• **TASK**
The answer is every record that follows, printed exactly.

• **RECORDS TO USE**
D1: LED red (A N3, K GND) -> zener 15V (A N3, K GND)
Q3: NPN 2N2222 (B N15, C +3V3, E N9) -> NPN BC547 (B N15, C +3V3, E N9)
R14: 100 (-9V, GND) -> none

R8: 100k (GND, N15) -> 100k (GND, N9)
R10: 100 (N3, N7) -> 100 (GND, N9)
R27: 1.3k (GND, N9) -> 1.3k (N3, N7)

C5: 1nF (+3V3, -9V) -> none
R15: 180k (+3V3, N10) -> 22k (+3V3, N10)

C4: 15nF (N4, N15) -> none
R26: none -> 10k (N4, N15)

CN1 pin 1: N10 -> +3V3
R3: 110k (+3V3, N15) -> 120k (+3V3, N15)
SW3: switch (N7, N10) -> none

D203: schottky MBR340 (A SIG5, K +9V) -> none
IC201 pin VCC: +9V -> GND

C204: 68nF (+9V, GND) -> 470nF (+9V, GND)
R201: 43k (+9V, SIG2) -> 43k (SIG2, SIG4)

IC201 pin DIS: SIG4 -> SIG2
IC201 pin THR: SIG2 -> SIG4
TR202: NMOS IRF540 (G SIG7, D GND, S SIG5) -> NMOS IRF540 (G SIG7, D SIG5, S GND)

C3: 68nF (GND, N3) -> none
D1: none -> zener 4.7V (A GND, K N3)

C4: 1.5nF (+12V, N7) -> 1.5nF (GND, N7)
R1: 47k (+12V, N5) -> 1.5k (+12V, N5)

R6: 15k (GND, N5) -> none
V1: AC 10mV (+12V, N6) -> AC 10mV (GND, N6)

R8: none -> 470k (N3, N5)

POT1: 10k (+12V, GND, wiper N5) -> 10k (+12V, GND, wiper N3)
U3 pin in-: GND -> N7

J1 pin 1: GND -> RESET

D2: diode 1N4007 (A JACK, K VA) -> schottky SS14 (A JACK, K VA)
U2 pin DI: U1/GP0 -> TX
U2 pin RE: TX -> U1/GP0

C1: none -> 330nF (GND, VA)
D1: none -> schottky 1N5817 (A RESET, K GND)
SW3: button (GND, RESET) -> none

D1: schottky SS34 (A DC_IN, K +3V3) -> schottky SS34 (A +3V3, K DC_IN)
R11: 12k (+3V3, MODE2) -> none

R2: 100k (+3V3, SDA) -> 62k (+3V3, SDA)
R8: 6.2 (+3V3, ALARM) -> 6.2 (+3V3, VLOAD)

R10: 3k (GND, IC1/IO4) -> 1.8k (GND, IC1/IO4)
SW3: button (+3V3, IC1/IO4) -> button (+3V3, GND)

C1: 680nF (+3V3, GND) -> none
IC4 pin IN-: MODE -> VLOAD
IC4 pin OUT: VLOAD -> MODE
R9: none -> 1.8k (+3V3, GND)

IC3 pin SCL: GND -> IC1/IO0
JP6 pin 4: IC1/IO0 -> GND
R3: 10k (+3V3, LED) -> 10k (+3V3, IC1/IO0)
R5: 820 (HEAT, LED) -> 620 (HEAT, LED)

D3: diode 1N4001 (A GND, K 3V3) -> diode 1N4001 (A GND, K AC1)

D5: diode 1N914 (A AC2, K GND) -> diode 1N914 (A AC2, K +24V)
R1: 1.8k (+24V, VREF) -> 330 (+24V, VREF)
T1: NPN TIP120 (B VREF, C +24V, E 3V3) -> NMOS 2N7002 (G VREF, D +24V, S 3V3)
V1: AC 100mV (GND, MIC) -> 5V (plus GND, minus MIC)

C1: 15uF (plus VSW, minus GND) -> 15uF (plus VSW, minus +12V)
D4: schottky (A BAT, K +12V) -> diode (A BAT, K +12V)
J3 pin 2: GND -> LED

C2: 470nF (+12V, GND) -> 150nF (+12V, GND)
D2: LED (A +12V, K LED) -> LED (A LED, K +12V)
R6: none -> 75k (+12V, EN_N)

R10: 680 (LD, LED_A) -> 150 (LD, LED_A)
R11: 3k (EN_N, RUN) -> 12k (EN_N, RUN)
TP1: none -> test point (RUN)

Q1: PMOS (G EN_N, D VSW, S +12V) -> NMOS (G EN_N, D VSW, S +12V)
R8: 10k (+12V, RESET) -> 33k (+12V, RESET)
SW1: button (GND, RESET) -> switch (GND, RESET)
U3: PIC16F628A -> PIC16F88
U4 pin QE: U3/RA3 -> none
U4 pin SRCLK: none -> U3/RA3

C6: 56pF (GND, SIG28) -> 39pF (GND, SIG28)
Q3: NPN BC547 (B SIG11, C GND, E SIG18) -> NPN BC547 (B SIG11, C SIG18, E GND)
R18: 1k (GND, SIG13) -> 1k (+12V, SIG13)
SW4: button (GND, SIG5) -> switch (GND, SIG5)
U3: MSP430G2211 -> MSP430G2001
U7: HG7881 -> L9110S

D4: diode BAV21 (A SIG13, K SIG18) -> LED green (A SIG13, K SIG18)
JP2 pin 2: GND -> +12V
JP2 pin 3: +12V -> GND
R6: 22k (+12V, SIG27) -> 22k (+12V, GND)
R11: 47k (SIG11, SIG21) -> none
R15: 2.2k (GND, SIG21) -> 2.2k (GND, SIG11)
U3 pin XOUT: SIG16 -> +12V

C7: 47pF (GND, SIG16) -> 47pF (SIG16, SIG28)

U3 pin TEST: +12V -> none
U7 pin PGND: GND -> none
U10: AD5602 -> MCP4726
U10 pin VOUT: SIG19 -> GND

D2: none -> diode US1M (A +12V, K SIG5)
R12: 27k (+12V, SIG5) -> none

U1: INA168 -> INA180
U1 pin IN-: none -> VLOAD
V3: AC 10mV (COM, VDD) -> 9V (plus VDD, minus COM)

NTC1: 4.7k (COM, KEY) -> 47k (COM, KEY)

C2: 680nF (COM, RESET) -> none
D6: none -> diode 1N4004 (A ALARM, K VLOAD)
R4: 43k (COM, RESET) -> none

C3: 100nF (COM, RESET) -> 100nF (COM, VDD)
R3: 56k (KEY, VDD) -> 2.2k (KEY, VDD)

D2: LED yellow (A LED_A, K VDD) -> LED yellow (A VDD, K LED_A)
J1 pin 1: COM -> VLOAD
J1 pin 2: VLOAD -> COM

• **RESULT OF THE TASK**
D1: LED red (A N3, K GND) -> zener 15V (A N3, K GND)
Q3: NPN 2N2222 (B N15, C +3V3, E N9) -> NPN BC547 (B N15, C +3V3, E N9)
R14: 100 (-9V, GND) -> none

R8: 100k (GND, N15) -> 100k (GND, N9)
R10: 100 (N3, N7) -> 100 (GND, N9)
R27: 1.3k (GND, N9) -> 1.3k (N3, N7)

C5: 1nF (+3V3, -9V) -> none
R15: 180k (+3V3, N10) -> 22k (+3V3, N10)

C4: 15nF (N4, N15) -> none
R26: none -> 10k (N4, N15)

CN1 pin 1: N10 -> +3V3
R3: 110k (+3V3, N15) -> 120k (+3V3, N15)
SW3: switch (N7, N10) -> none

D203: schottky MBR340 (A SIG5, K +9V) -> none
IC201 pin VCC: +9V -> GND

C204: 68nF (+9V, GND) -> 470nF (+9V, GND)
R201: 43k (+9V, SIG2) -> 43k (SIG2, SIG4)

IC201 pin DIS: SIG4 -> SIG2
IC201 pin THR: SIG2 -> SIG4
TR202: NMOS IRF540 (G SIG7, D GND, S SIG5) -> NMOS IRF540 (G SIG7, D SIG5, S GND)

C3: 68nF (GND, N3) -> none
D1: none -> zener 4.7V (A GND, K N3)

C4: 1.5nF (+12V, N7) -> 1.5nF (GND, N7)
R1: 47k (+12V, N5) -> 1.5k (+12V, N5)

R6: 15k (GND, N5) -> none
V1: AC 10mV (+12V, N6) -> AC 10mV (GND, N6)

R8: none -> 470k (N3, N5)

POT1: 10k (+12V, GND, wiper N5) -> 10k (+12V, GND, wiper N3)
U3 pin in-: GND -> N7

J1 pin 1: GND -> RESET

D2: diode 1N4007 (A JACK, K VA) -> schottky SS14 (A JACK, K VA)
U2 pin DI: U1/GP0 -> TX
U2 pin RE: TX -> U1/GP0

C1: none -> 330nF (GND, VA)
D1: none -> schottky 1N5817 (A RESET, K GND)
SW3: button (GND, RESET) -> none

D1: schottky SS34 (A DC_IN, K +3V3) -> schottky SS34 (A +3V3, K DC_IN)
R11: 12k (+3V3, MODE2) -> none

R2: 100k (+3V3, SDA) -> 62k (+3V3, SDA)
R8: 6.2 (+3V3, ALARM) -> 6.2 (+3V3, VLOAD)

R10: 3k (GND, IC1/IO4) -> 1.8k (GND, IC1/IO4)
SW3: button (+3V3, IC1/IO4) -> button (+3V3, GND)

C1: 680nF (+3V3, GND) -> none
IC4 pin IN-: MODE -> VLOAD
IC4 pin OUT: VLOAD -> MODE
R9: none -> 1.8k (+3V3, GND)

IC3 pin SCL: GND -> IC1/IO0
JP6 pin 4: IC1/IO0 -> GND
R3: 10k (+3V3, LED) -> 10k (+3V3, IC1/IO0)
R5: 820 (HEAT, LED) -> 620 (HEAT, LED)

D3: diode 1N4001 (A GND, K 3V3) -> diode 1N4001 (A GND, K AC1)

D5: diode 1N914 (A AC2, K GND) -> diode 1N914 (A AC2, K +24V)
R1: 1.8k (+24V, VREF) -> 330 (+24V, VREF)
T1: NPN TIP120 (B VREF, C +24V, E 3V3) -> NMOS 2N7002 (G VREF, D +24V, S 3V3)
V1: AC 100mV (GND, MIC) -> 5V (plus GND, minus MIC)

C1: 15uF (plus VSW, minus GND) -> 15uF (plus VSW, minus +12V)
D4: schottky (A BAT, K +12V) -> diode (A BAT, K +12V)
J3 pin 2: GND -> LED

C2: 470nF (+12V, GND) -> 150nF (+12V, GND)
D2: LED (A +12V, K LED) -> LED (A LED, K +12V)
R6: none -> 75k (+12V, EN_N)

R10: 680 (LD, LED_A) -> 150 (LD, LED_A)
R11: 3k (EN_N, RUN) -> 12k (EN_N, RUN)
TP1: none -> test point (RUN)

Q1: PMOS (G EN_N, D VSW, S +12V) -> NMOS (G EN_N, D VSW, S +12V)
R8: 10k (+12V, RESET) -> 33k (+12V, RESET)
SW1: button (GND, RESET) -> switch (GND, RESET)
U3: PIC16F628A -> PIC16F88
U4 pin QE: U3/RA3 -> none
U4 pin SRCLK: none -> U3/RA3

C6: 56pF (GND, SIG28) -> 39pF (GND, SIG28)
Q3: NPN BC547 (B SIG11, C GND, E SIG18) -> NPN BC547 (B SIG11, C SIG18, E GND)
R18: 1k (GND, SIG13) -> 1k (+12V, SIG13)
SW4: button (GND, SIG5) -> switch (GND, SIG5)
U3: MSP430G2211 -> MSP430G2001
U7: HG7881 -> L9110S

D4: diode BAV21 (A SIG13, K SIG18) -> LED green (A SIG13, K SIG18)
JP2 pin 2: GND -> +12V
JP2 pin 3: +12V -> GND
R6: 22k (+12V, SIG27) -> 22k (+12V, GND)
R11: 47k (SIG11, SIG21) -> none
R15: 2.2k (GND, SIG21) -> 2.2k (GND, SIG11)
U3 pin XOUT: SIG16 -> +12V

C7: 47pF (GND, SIG16) -> 47pF (SIG16, SIG28)

U3 pin TEST: +12V -> none
U7 pin PGND: GND -> none
U10: AD5602 -> MCP4726
U10 pin VOUT: SIG19 -> GND

D2: none -> diode US1M (A +12V, K SIG5)
R12: 27k (+12V, SIG5) -> none

U1: INA168 -> INA180
U1 pin IN-: none -> VLOAD
V3: AC 10mV (COM, VDD) -> 9V (plus VDD, minus COM)

NTC1: 4.7k (COM, KEY) -> 47k (COM, KEY)

C2: 680nF (COM, RESET) -> none
D6: none -> diode 1N4004 (A ALARM, K VLOAD)
R4: 43k (COM, RESET) -> none

C3: 100nF (COM, RESET) -> 100nF (COM, VDD)
R3: 56k (KEY, VDD) -> 2.2k (KEY, VDD)

D2: LED yellow (A LED_A, K VDD) -> LED yellow (A VDD, K LED_A)
J1 pin 1: COM -> VLOAD
J1 pin 2: VLOAD -> COM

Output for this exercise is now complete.